# [WHAT YOU NEED TO DO]
Search the records for lines that contain the word "turquoise". Copy them all.

----- THE DATA

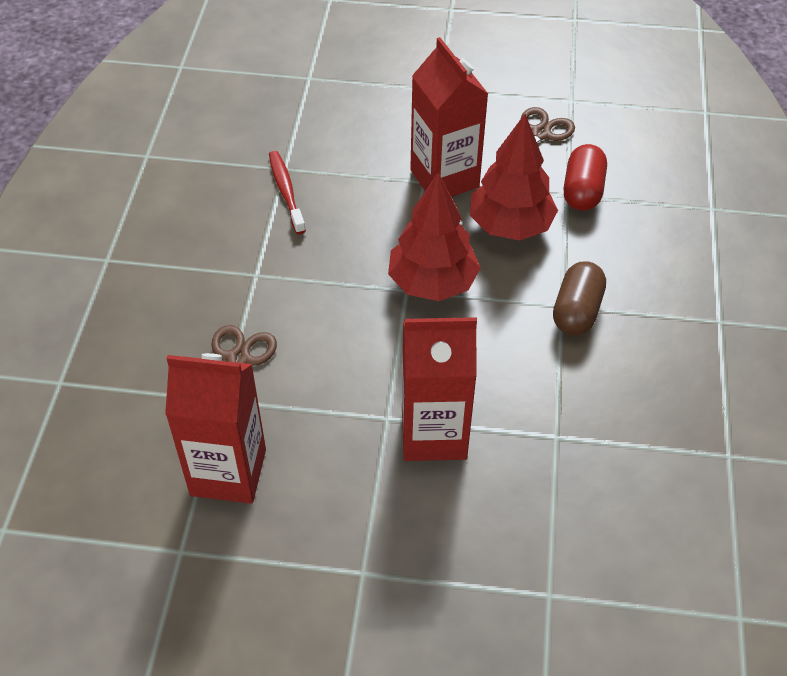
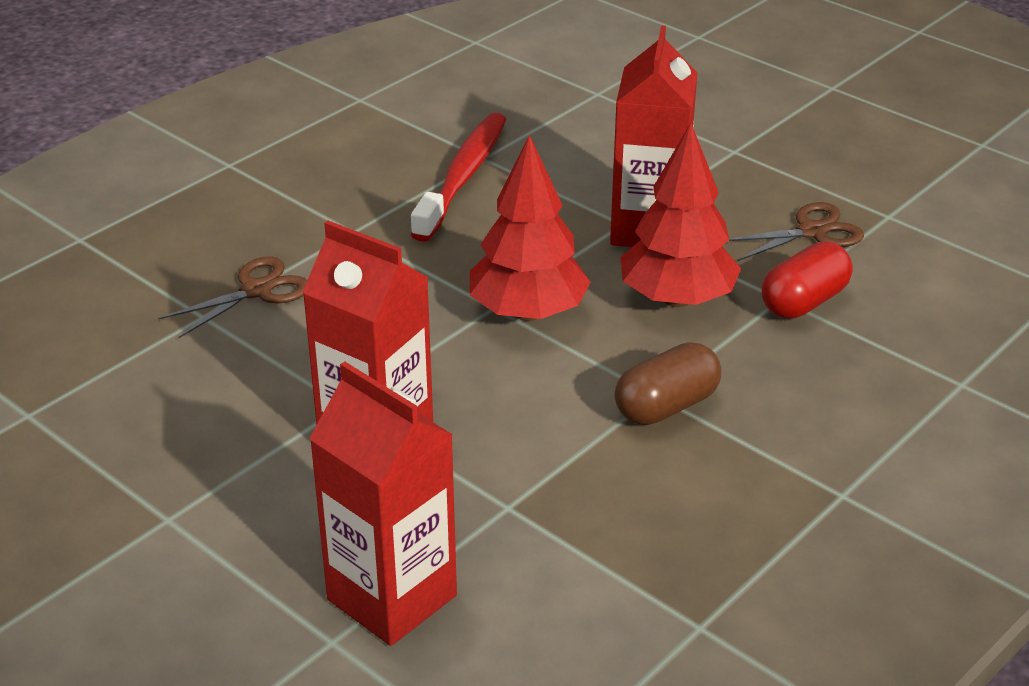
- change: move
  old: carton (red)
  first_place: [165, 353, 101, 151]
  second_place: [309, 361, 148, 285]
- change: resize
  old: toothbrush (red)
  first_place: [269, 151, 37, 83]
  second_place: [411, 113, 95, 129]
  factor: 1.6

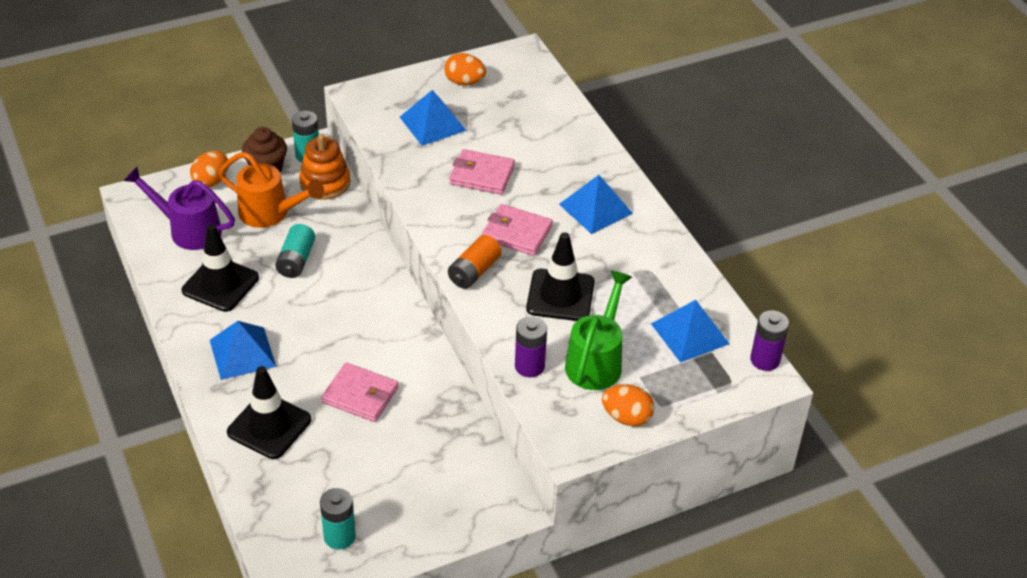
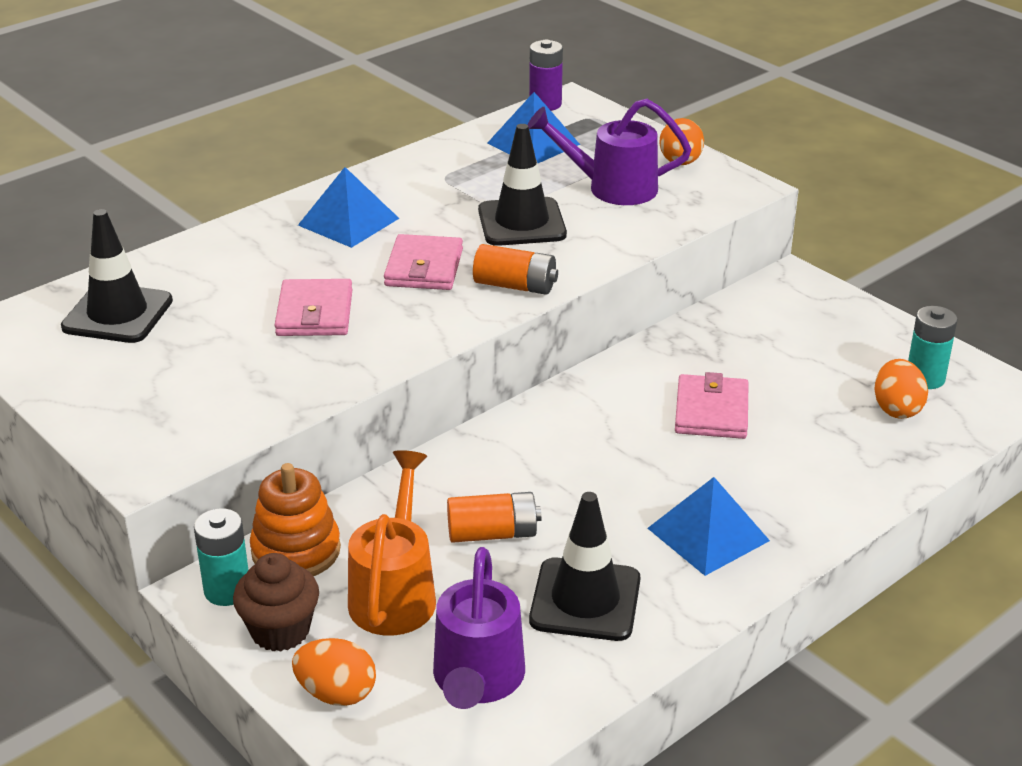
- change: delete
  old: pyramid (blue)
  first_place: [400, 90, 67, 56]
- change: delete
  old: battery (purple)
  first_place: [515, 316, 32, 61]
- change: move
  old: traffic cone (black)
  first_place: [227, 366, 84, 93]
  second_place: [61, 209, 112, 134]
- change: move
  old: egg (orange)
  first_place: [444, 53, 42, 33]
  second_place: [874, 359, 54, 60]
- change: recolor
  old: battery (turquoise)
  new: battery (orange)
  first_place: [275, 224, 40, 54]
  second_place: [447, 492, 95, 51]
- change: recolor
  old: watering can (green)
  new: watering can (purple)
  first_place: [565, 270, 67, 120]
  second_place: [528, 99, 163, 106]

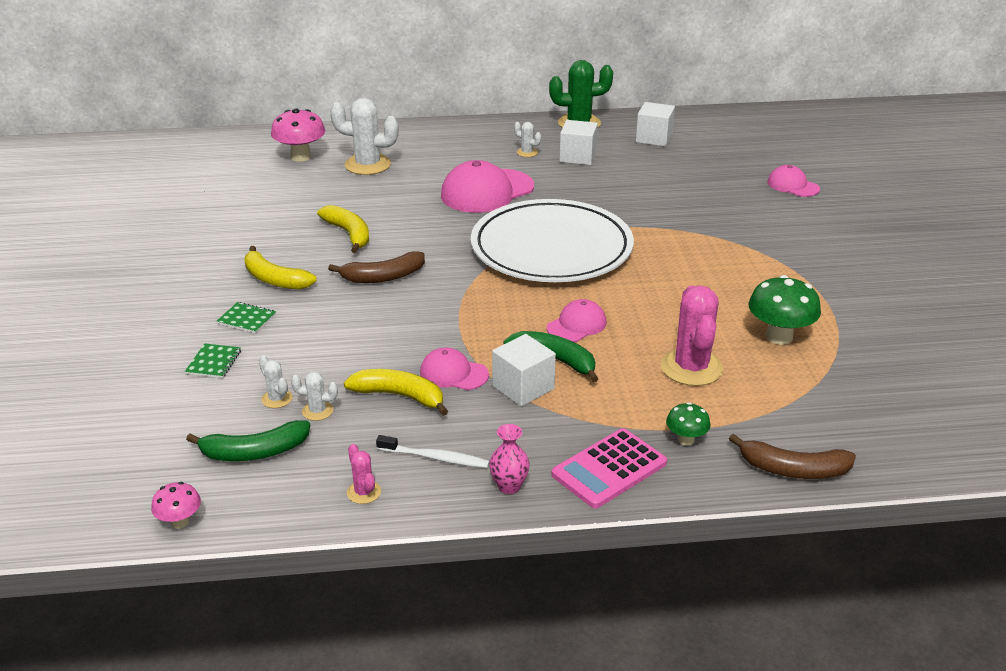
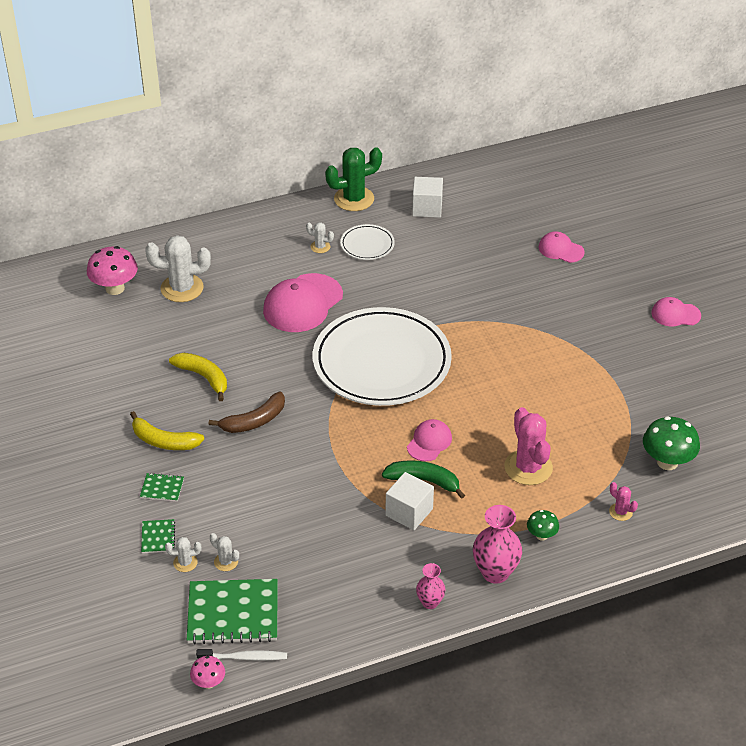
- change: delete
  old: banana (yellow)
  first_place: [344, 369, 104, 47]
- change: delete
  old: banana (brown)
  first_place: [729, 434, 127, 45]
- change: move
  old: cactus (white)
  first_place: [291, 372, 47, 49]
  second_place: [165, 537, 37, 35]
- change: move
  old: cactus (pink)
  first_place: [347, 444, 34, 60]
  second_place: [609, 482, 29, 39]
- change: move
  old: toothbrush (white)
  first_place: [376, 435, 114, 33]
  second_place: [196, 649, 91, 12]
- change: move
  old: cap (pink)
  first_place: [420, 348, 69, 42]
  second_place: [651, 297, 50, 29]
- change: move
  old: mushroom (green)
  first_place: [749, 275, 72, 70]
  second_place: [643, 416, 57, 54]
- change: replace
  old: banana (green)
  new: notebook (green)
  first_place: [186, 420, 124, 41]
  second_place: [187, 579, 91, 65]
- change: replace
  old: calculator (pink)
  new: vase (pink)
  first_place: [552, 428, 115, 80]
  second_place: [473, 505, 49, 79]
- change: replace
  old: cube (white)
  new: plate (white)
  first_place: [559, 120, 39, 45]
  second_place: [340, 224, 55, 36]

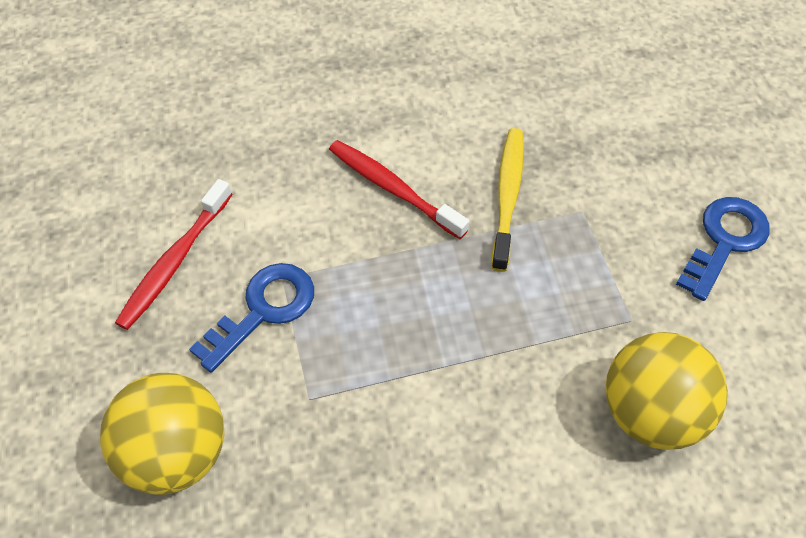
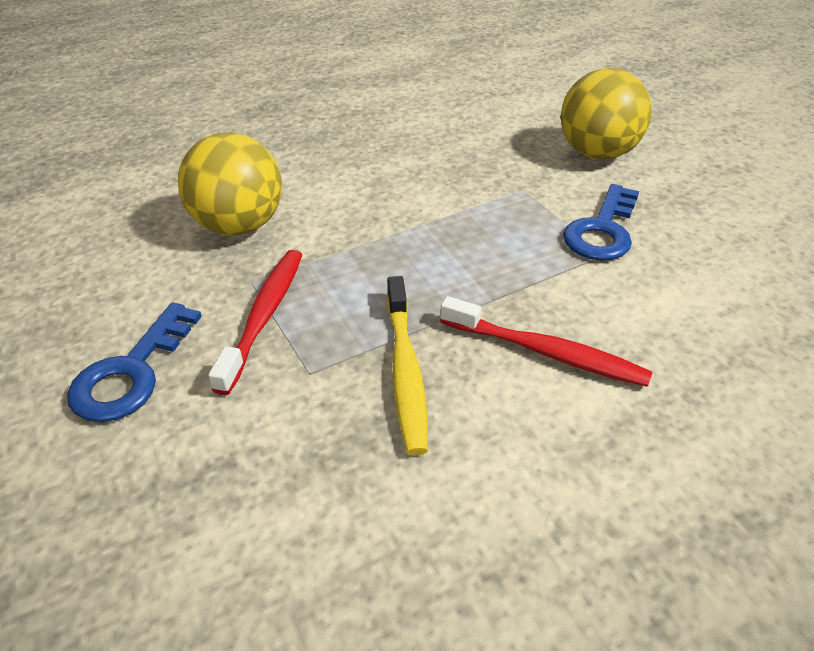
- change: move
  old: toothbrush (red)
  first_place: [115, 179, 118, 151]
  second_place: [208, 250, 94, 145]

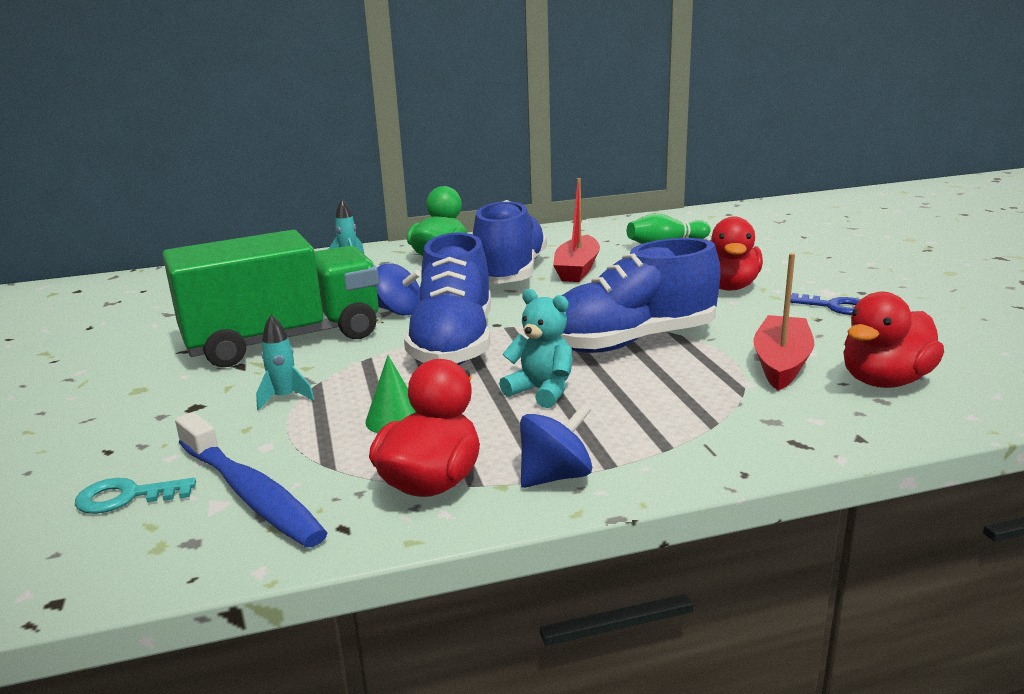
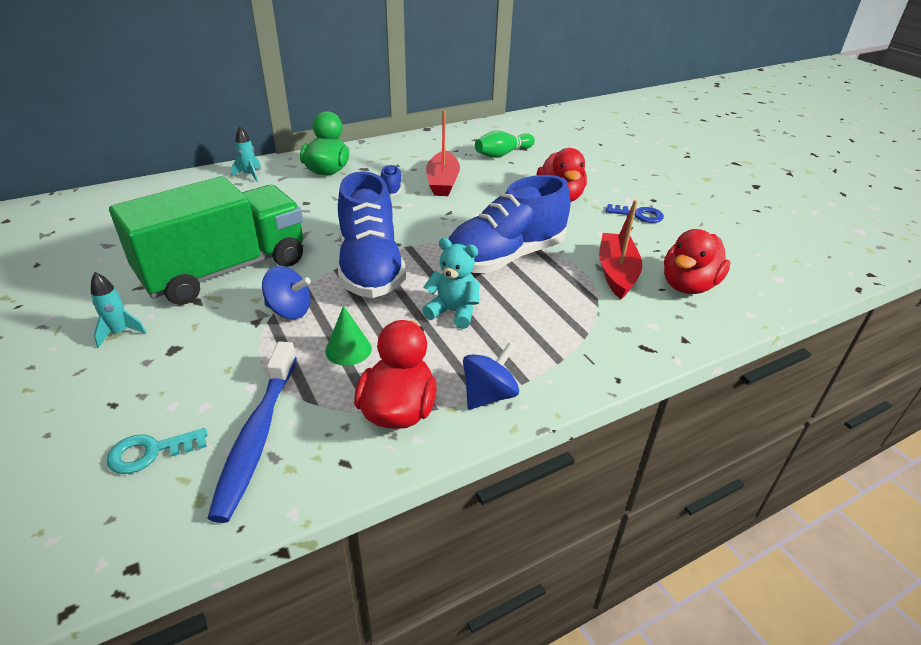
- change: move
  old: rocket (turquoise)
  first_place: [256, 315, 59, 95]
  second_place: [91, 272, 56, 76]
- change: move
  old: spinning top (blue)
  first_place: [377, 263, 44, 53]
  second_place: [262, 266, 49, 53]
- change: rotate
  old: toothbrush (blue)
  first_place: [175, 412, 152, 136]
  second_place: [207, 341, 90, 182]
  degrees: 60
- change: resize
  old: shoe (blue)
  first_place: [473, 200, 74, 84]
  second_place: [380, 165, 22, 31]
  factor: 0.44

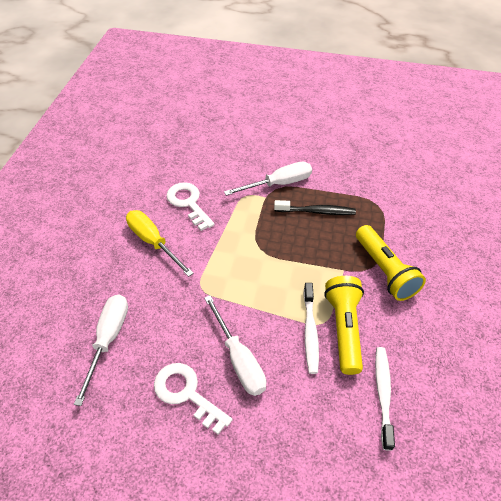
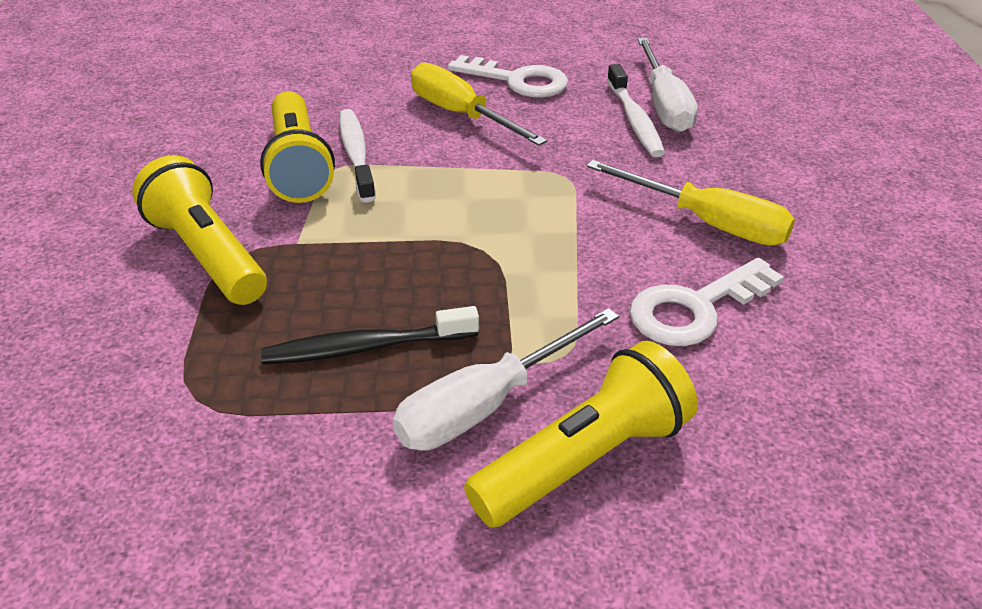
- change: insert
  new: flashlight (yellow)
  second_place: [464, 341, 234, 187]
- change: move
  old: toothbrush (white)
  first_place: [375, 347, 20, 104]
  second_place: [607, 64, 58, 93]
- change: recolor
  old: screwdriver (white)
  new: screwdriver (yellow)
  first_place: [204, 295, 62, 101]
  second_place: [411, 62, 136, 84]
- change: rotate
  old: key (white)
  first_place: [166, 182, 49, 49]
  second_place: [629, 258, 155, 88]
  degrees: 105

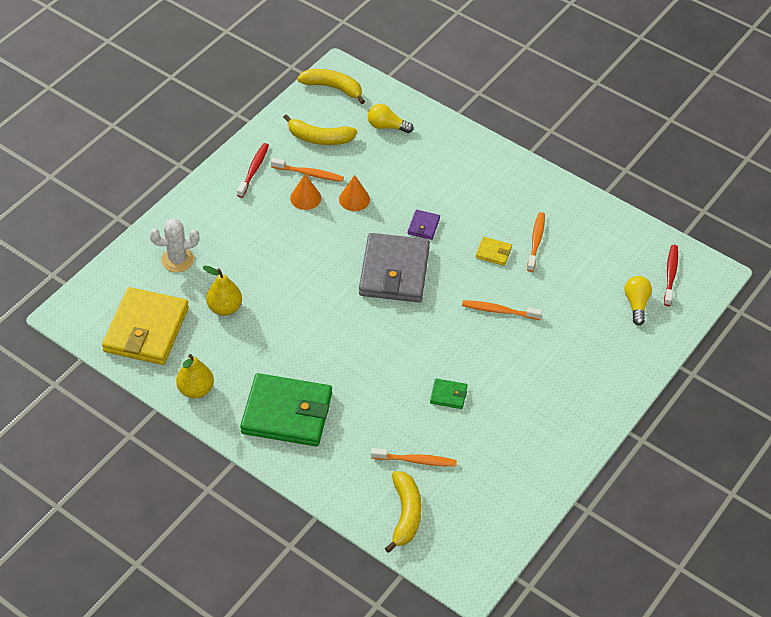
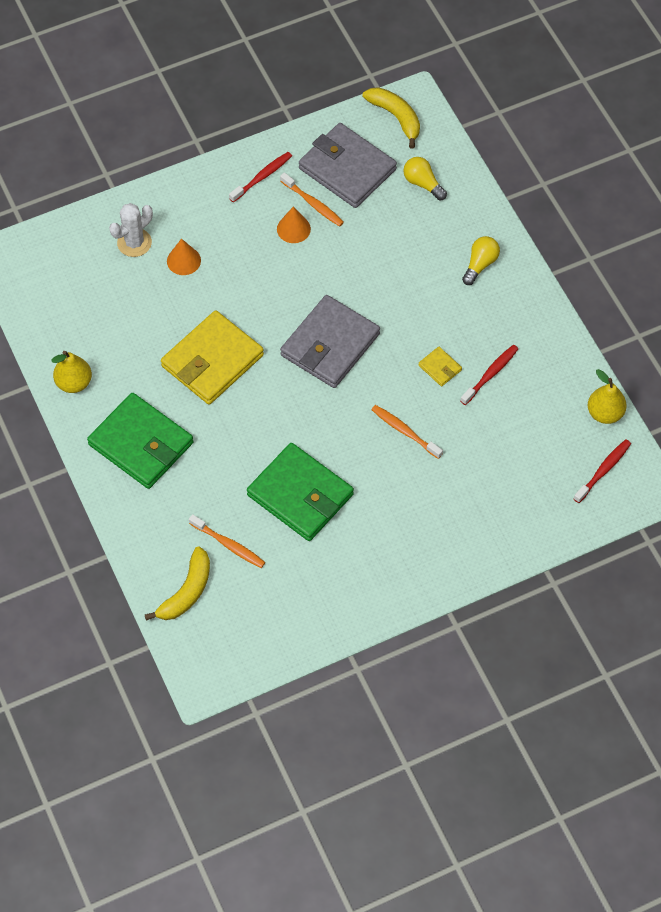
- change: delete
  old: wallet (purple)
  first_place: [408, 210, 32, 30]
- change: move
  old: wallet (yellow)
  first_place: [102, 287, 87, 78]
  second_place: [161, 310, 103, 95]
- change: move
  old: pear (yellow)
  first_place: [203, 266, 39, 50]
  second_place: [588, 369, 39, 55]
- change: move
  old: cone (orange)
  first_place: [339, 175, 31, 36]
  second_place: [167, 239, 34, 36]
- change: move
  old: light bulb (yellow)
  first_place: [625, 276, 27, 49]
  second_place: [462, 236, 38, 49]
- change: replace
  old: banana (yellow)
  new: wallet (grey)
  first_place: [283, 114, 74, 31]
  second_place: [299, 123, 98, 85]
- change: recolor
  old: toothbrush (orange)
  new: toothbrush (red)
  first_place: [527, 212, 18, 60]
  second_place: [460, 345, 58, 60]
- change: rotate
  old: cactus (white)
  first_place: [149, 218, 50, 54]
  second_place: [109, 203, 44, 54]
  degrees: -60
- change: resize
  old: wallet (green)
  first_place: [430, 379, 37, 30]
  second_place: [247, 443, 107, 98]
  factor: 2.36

----------

# [SOLUTION BELOW]
  old: battery (turquoise)
  old: rocket (turquoise)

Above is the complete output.